(Itemized modification records)
- - - - -
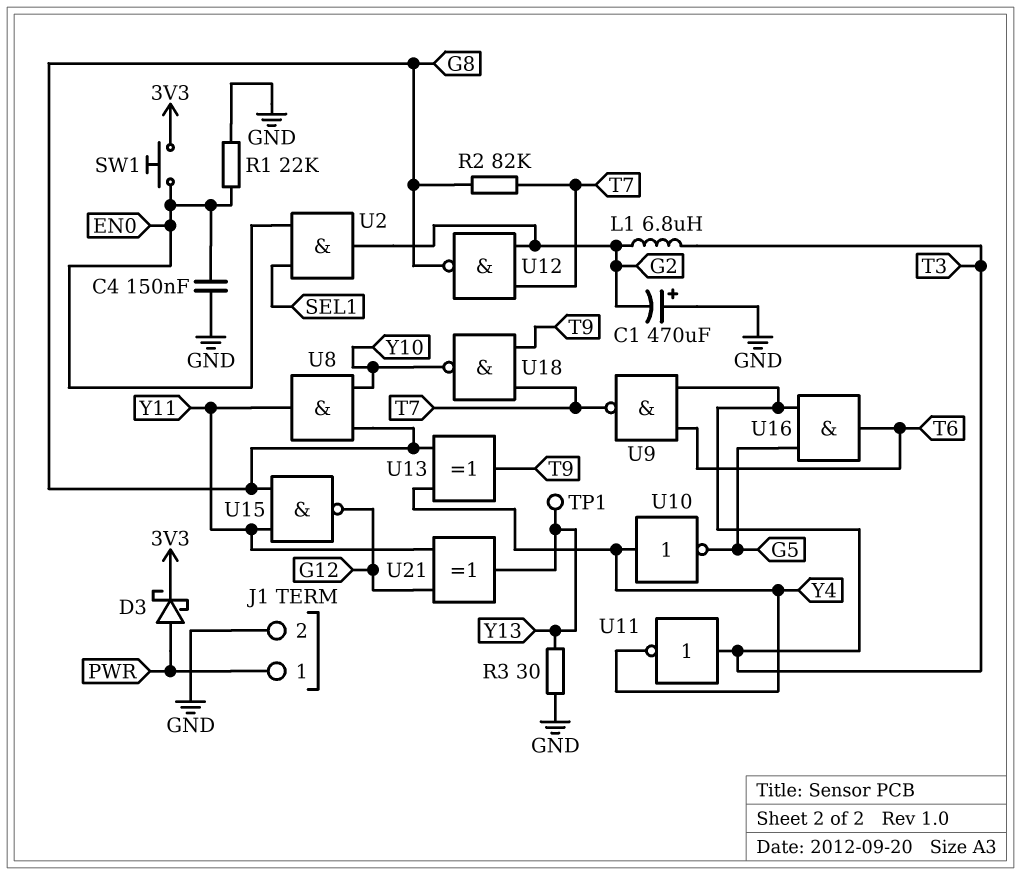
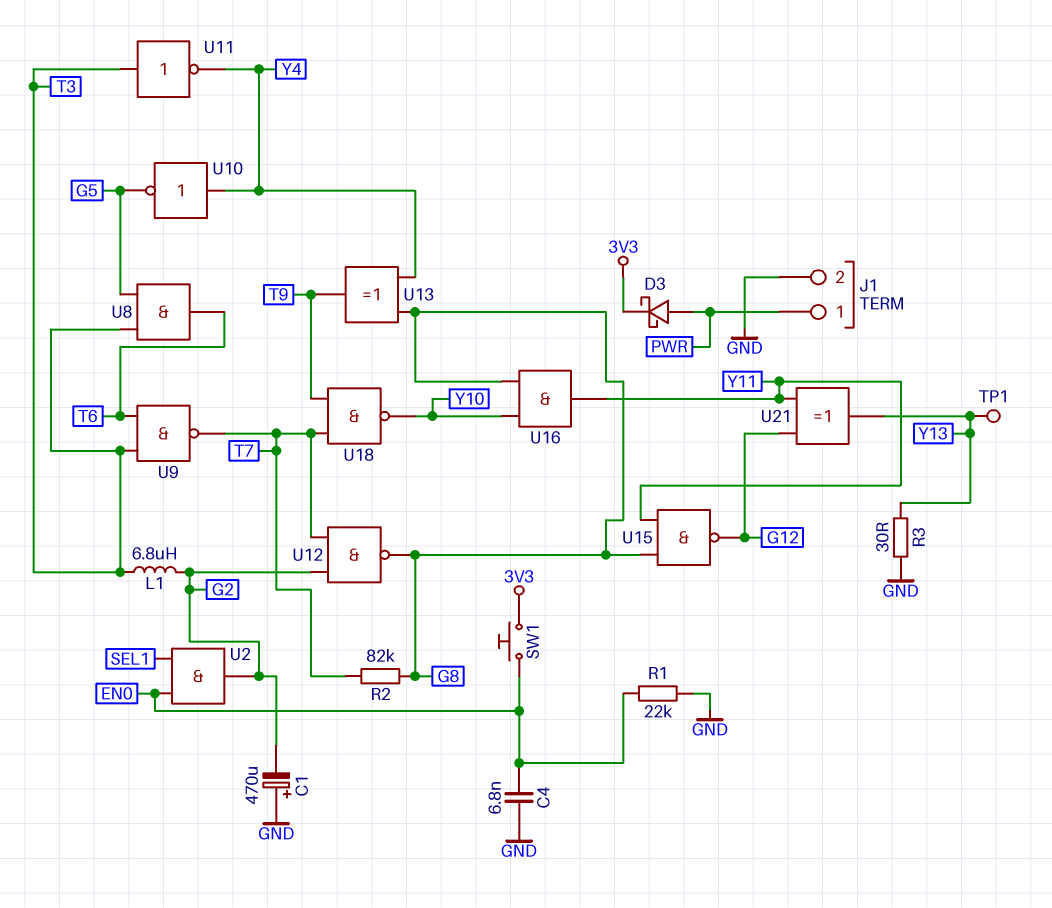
C4: 150nF (EN0, GND) -> 6.8nF (EN0, GND)
U8: AND (in G8, in Y10, out Y11) -> AND (in G5, in T3, out T6)
U16: AND (in G5, in T3, out T6) -> AND (in G8, in Y10, out Y11)

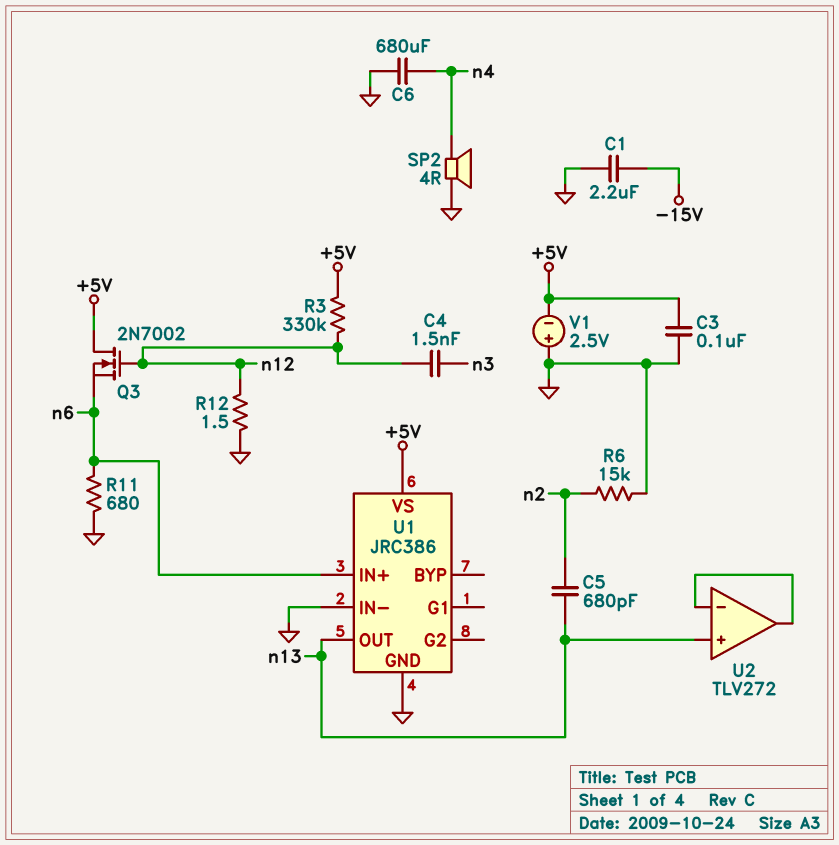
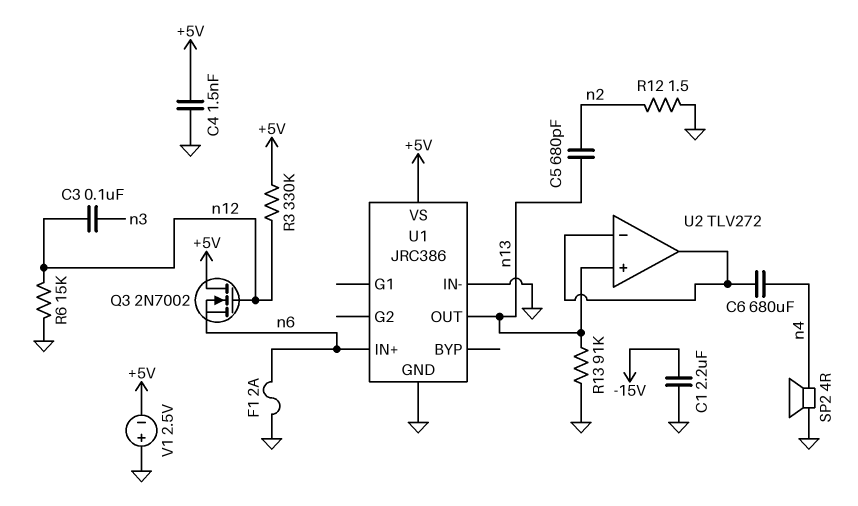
C3: 100nF (+5V, GND) -> 100nF (n3, n12)
C4: 1.5nF (n3, n12) -> 1.5nF (+5V, GND)
C6: 680uF (GND, n4) -> 680uF (U2/in-, n4)
F1: none -> 2A (GND, n6)
R6: 15k (GND, n2) -> 15k (GND, n12)
R11: 680 (GND, n6) -> none
R12: 1.5 (GND, n12) -> 1.5 (GND, n2)
R13: none -> 91k (GND, n13)

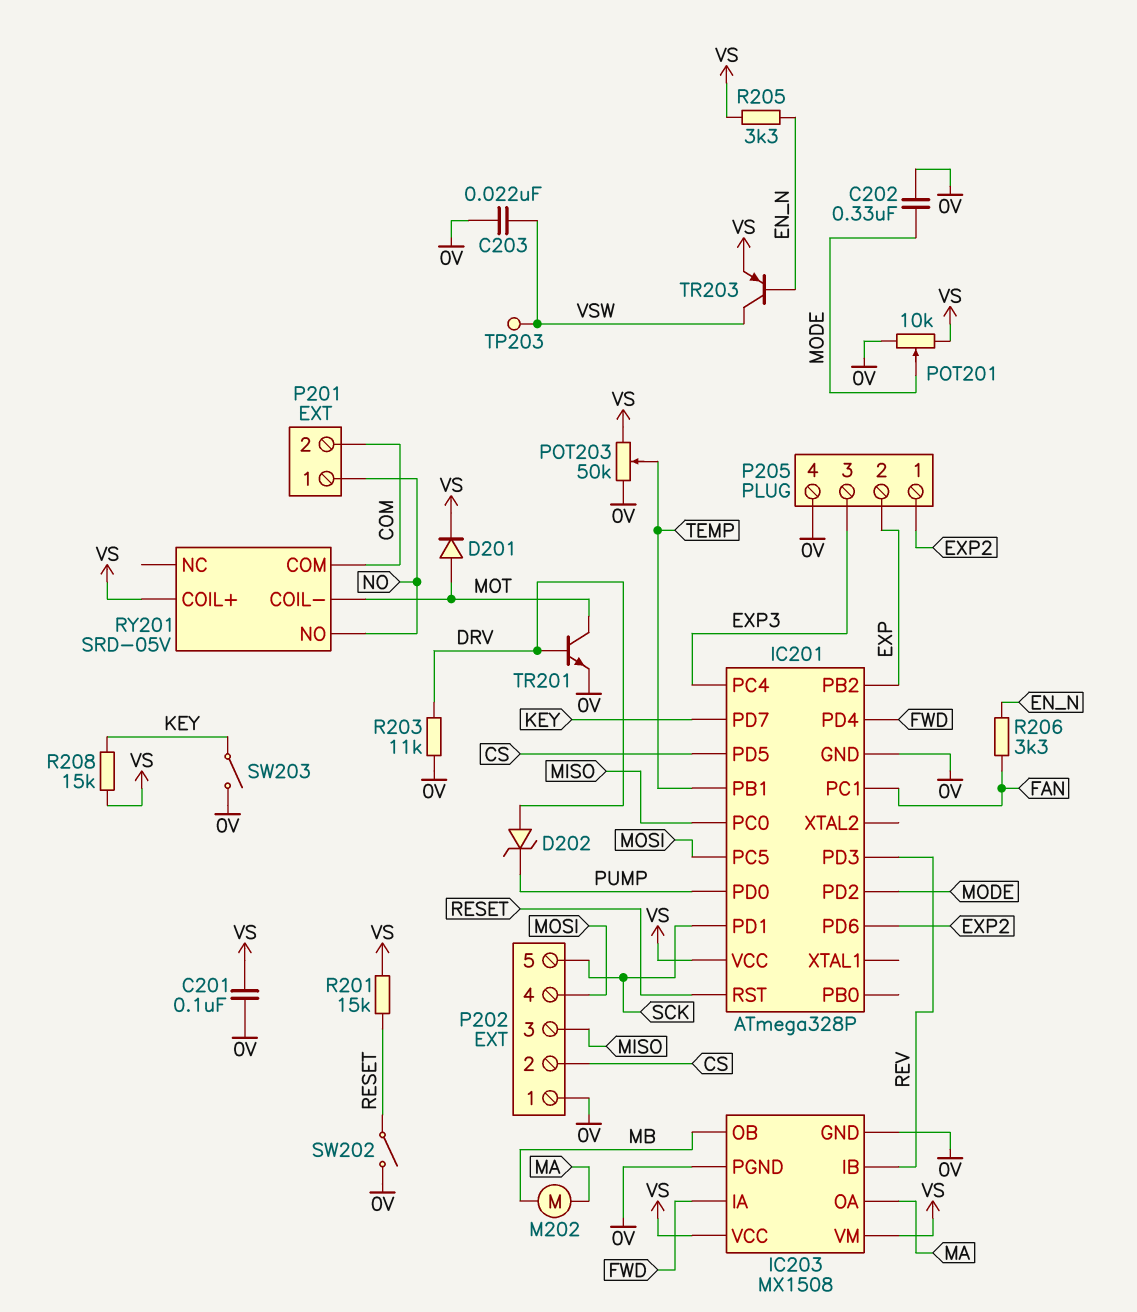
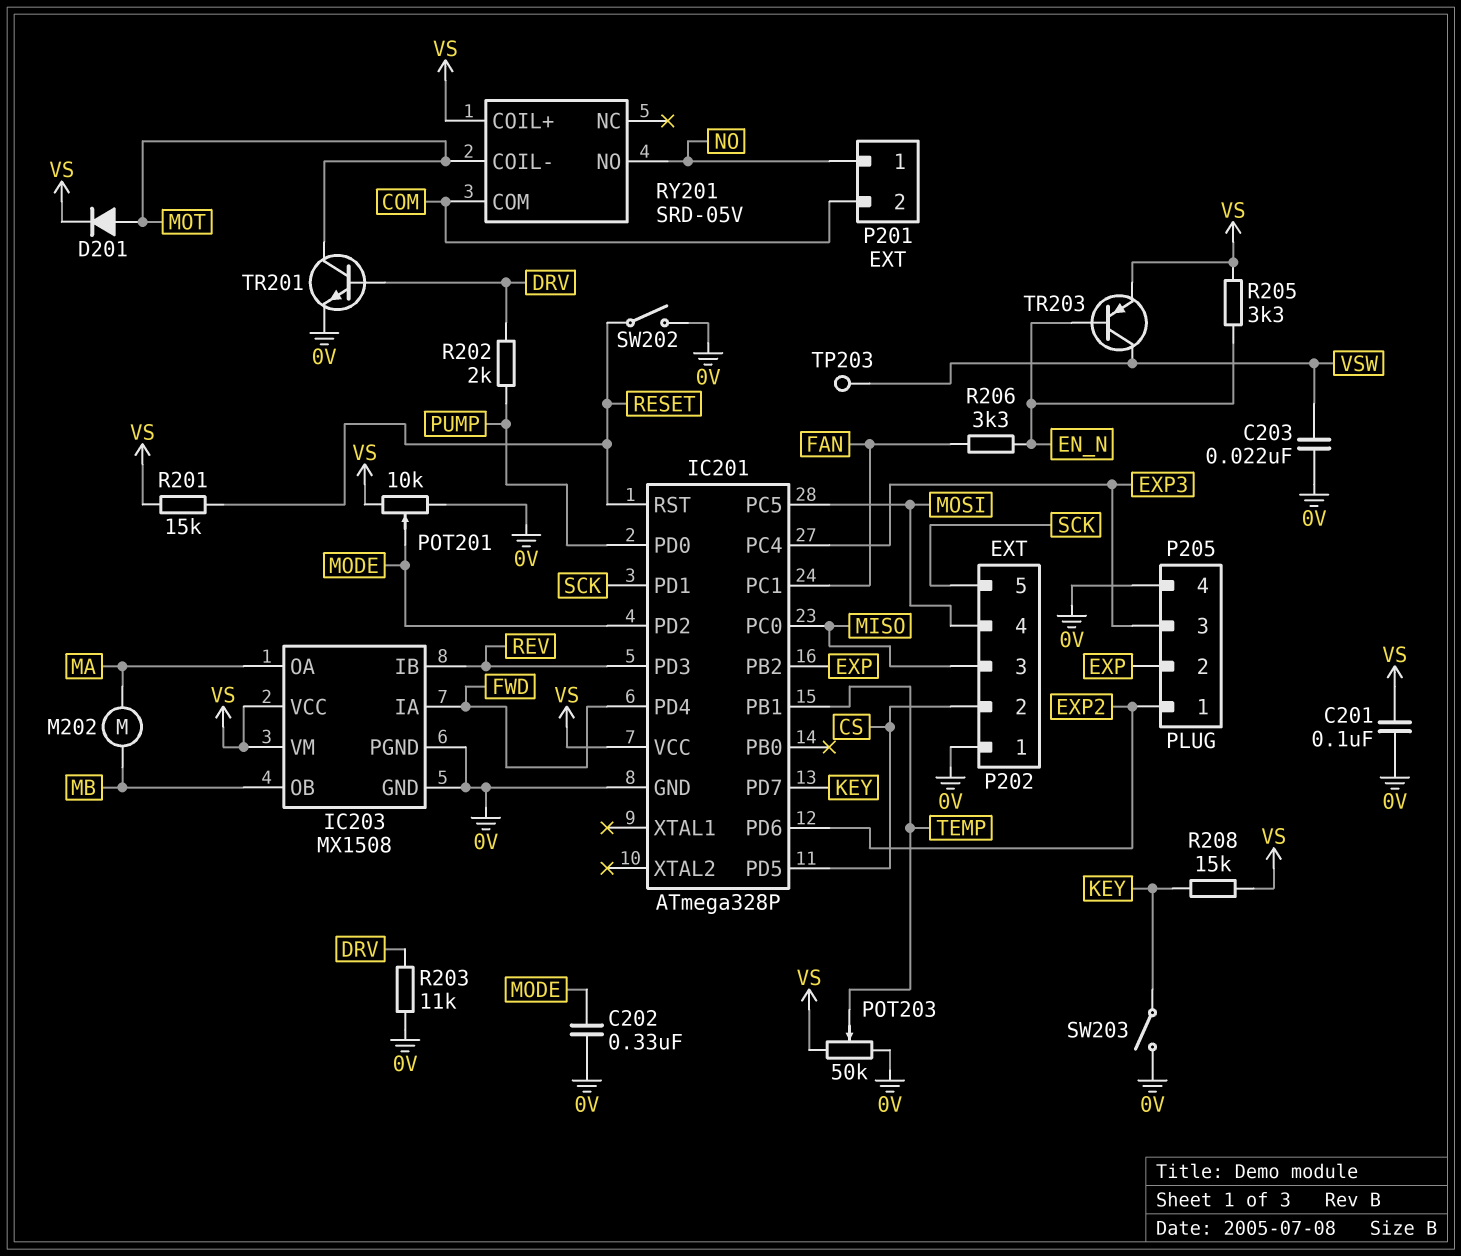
D202: zener (A DRV, K PUMP) -> none
R202: none -> 2k (DRV, PUMP)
- - - - -
Aim of the exercise:
Could you write out every line above exactly as it stands, with no images?

Written reply:
C4: 150nF (EN0, GND) -> 6.8nF (EN0, GND)
U8: AND (in G8, in Y10, out Y11) -> AND (in G5, in T3, out T6)
U16: AND (in G5, in T3, out T6) -> AND (in G8, in Y10, out Y11)

C3: 100nF (+5V, GND) -> 100nF (n3, n12)
C4: 1.5nF (n3, n12) -> 1.5nF (+5V, GND)
C6: 680uF (GND, n4) -> 680uF (U2/in-, n4)
F1: none -> 2A (GND, n6)
R6: 15k (GND, n2) -> 15k (GND, n12)
R11: 680 (GND, n6) -> none
R12: 1.5 (GND, n12) -> 1.5 (GND, n2)
R13: none -> 91k (GND, n13)

D202: zener (A DRV, K PUMP) -> none
R202: none -> 2k (DRV, PUMP)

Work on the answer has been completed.